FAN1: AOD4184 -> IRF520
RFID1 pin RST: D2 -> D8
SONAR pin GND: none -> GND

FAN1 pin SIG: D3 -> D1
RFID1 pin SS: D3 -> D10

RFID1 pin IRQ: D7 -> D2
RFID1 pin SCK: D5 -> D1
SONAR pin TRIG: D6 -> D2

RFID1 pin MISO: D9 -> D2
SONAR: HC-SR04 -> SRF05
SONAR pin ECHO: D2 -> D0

● ● ● ●

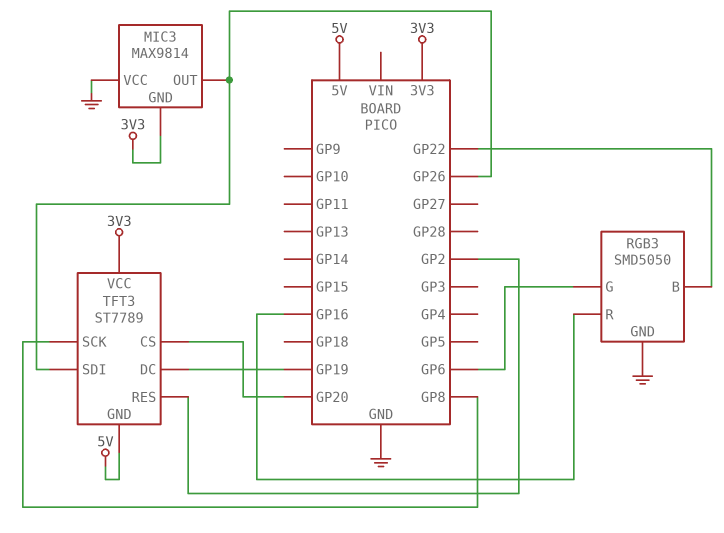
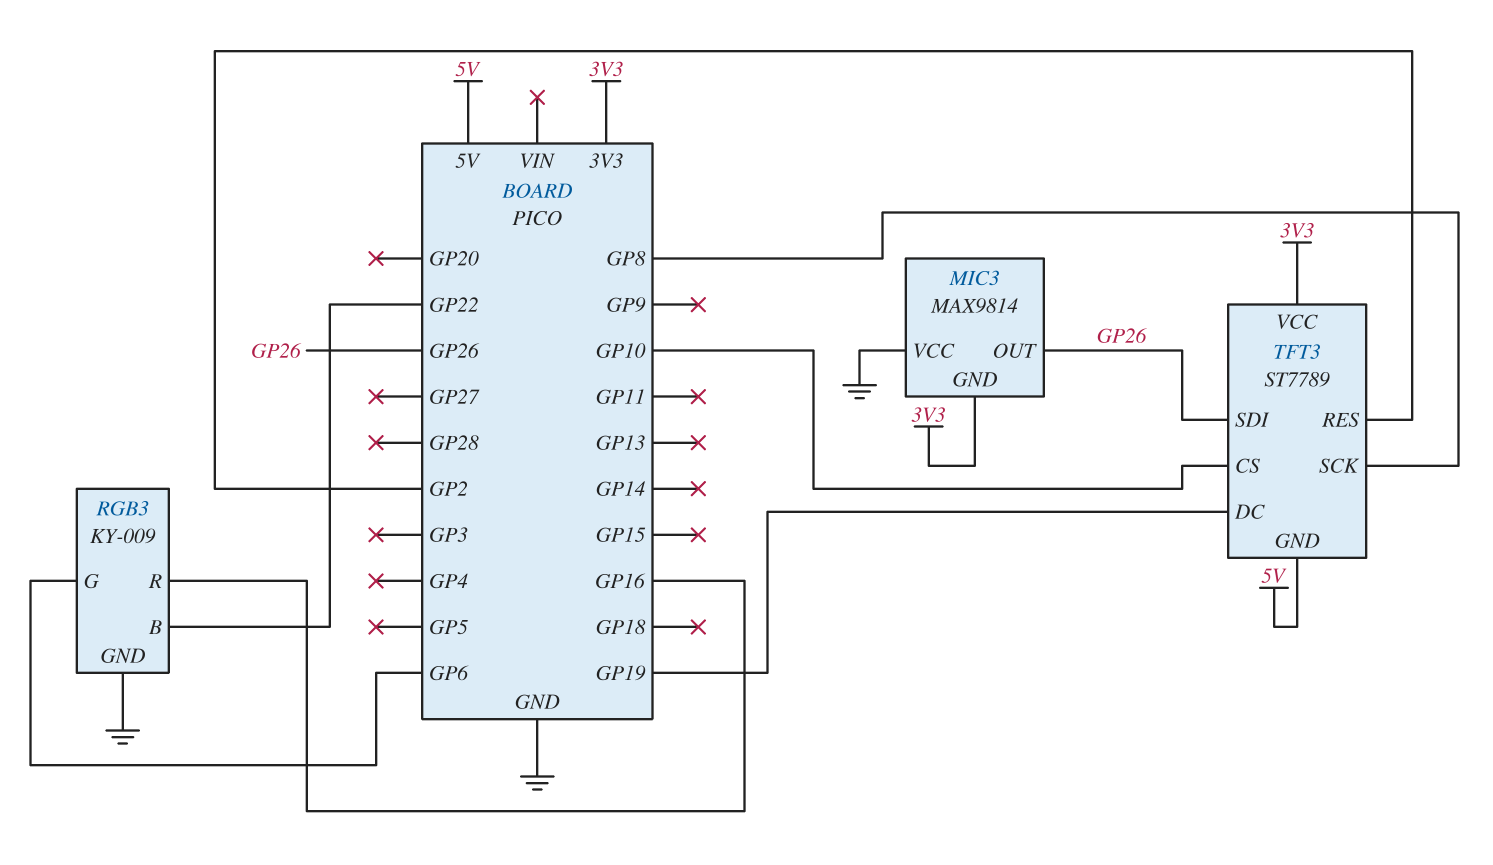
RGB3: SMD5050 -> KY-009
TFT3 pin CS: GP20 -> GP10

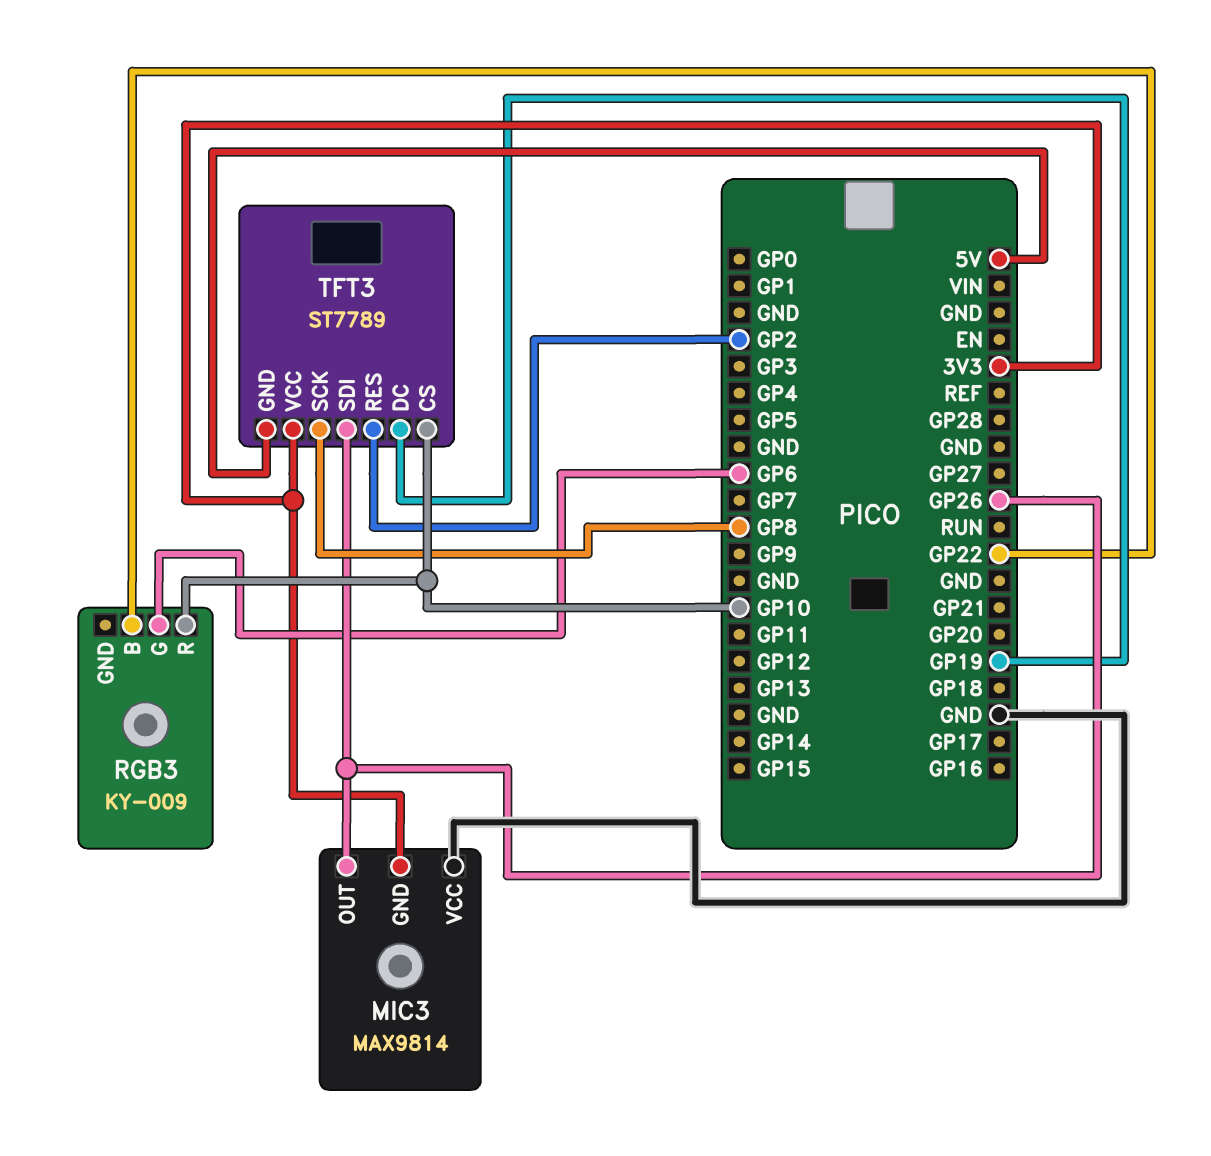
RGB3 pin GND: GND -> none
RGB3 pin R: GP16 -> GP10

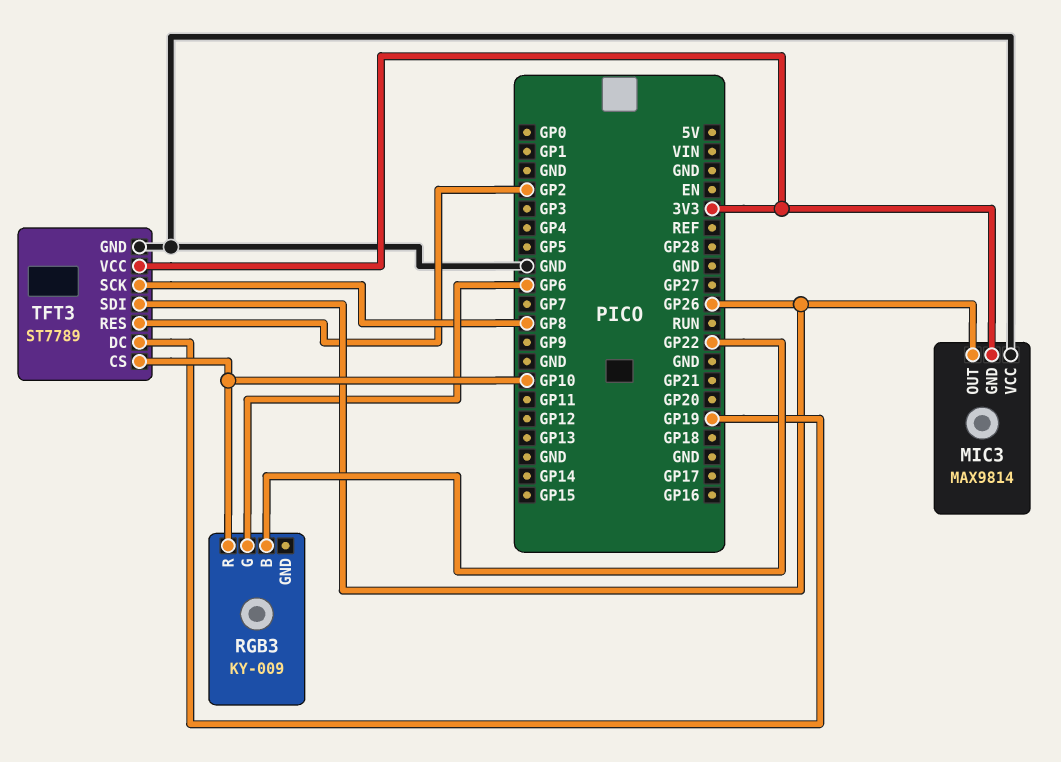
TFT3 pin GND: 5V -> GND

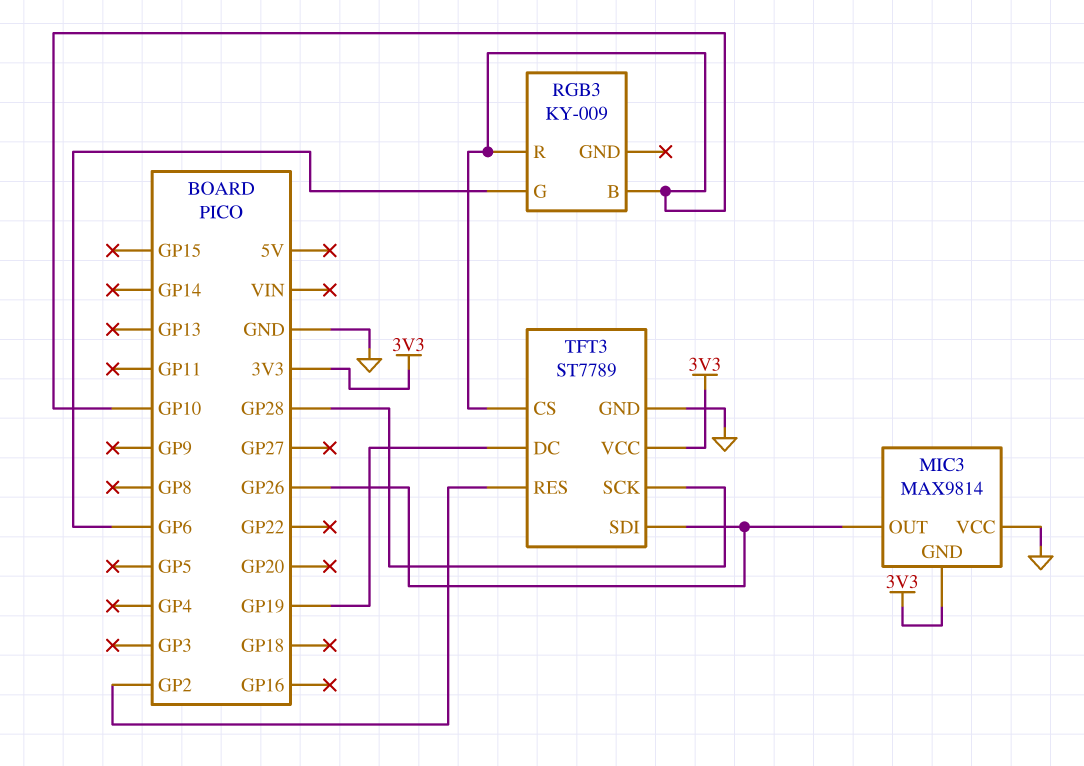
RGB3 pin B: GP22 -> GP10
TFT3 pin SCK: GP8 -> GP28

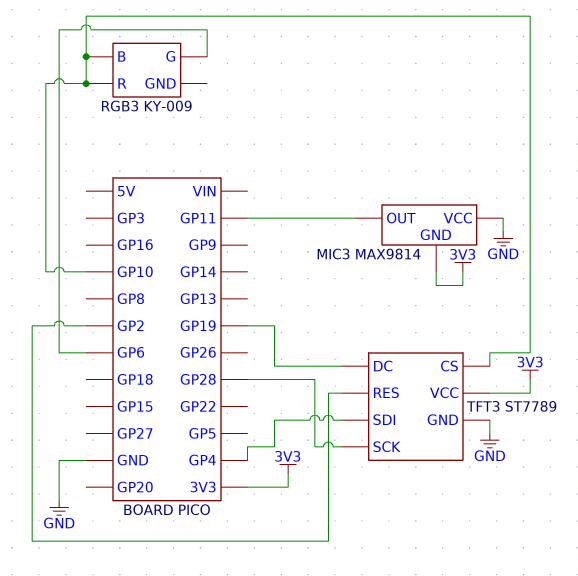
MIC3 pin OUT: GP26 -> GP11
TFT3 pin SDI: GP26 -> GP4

● ● ● ●

▶ Try it:
From the data above, pick out each line containing "none" and copy it.

▶ Result for this task:
SONAR pin GND: none -> GND
RGB3 pin GND: GND -> none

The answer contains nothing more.